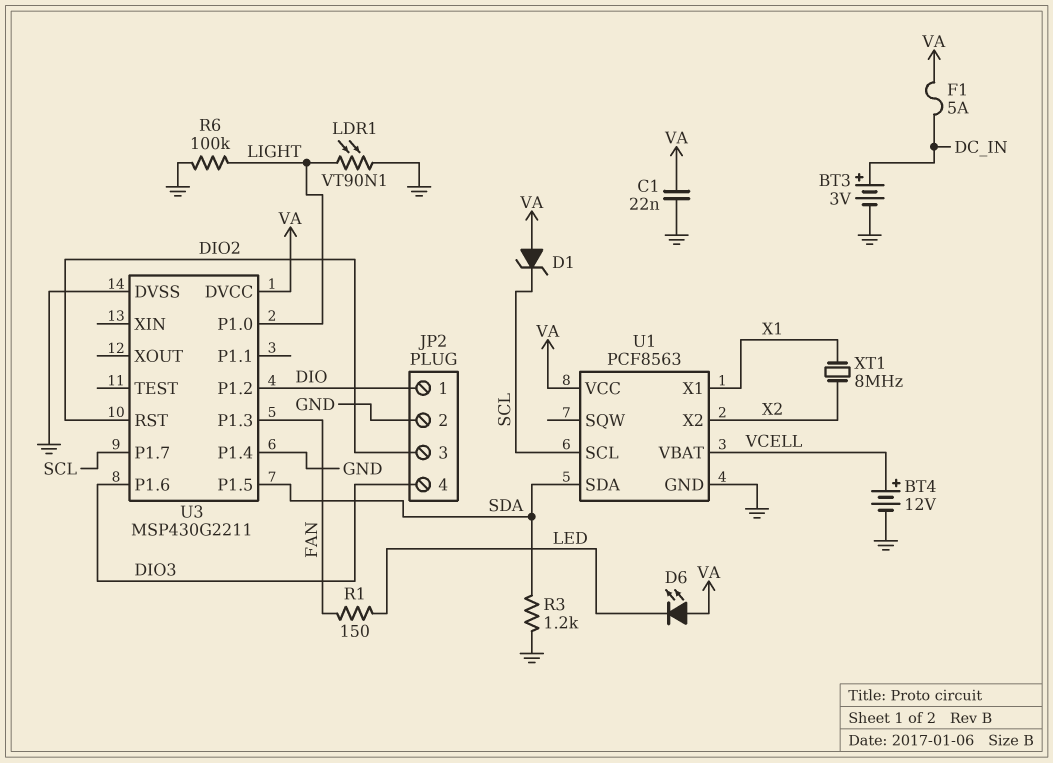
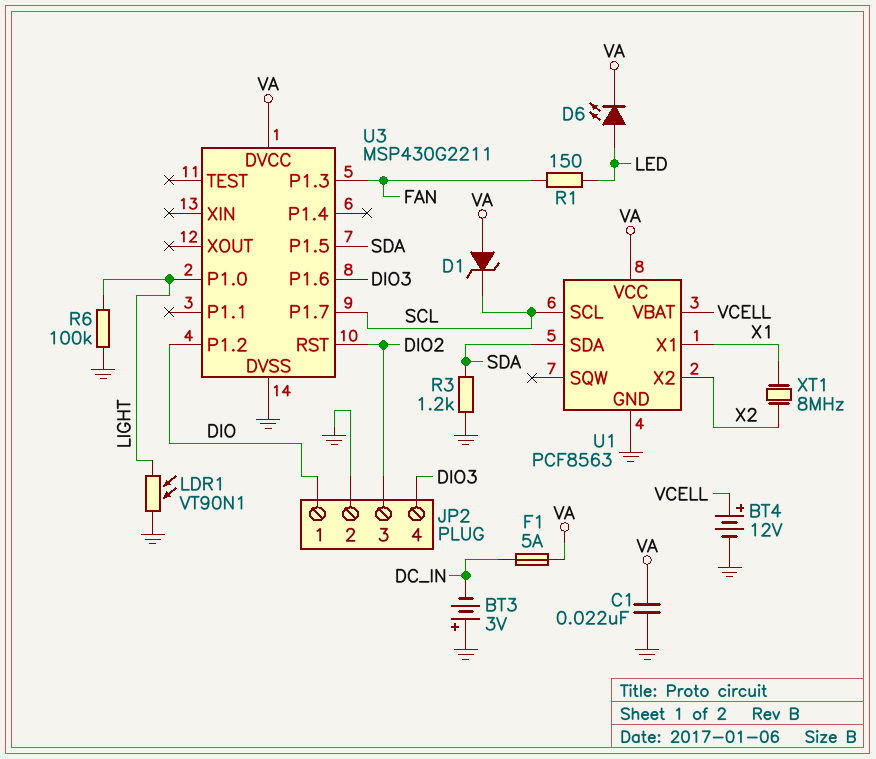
BT3: 3V (plus DC_IN, minus GND) -> 3V (plus GND, minus DC_IN)
D6: LED (A VA, K LED) -> LED (A LED, K VA)
U3 pin P1.4: GND -> none

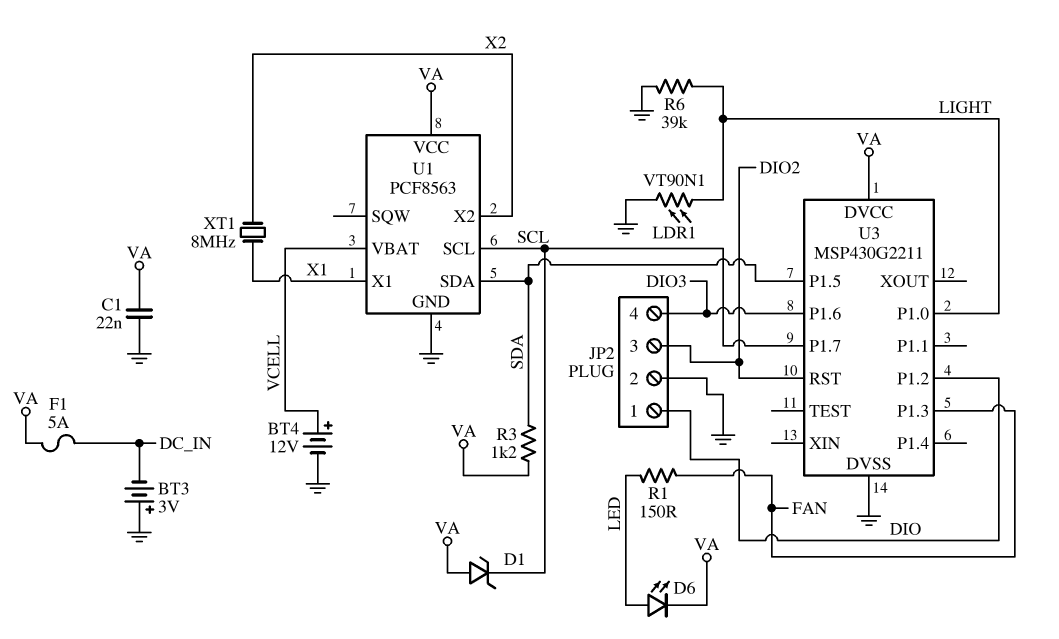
R3: 1.2k (GND, SDA) -> 1.2k (SDA, VA)
R6: 100k (GND, LIGHT) -> 39k (GND, LIGHT)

● **Task details**: Copy exactly, leaving out pictures, the lines from the line containing "D6: LED (A VA, K LED) -> LED (A LED, K VA)" through the last line of the records.

● **Solution for this task**:
D6: LED (A VA, K LED) -> LED (A LED, K VA)
U3 pin P1.4: GND -> none

R3: 1.2k (GND, SDA) -> 1.2k (SDA, VA)
R6: 100k (GND, LIGHT) -> 39k (GND, LIGHT)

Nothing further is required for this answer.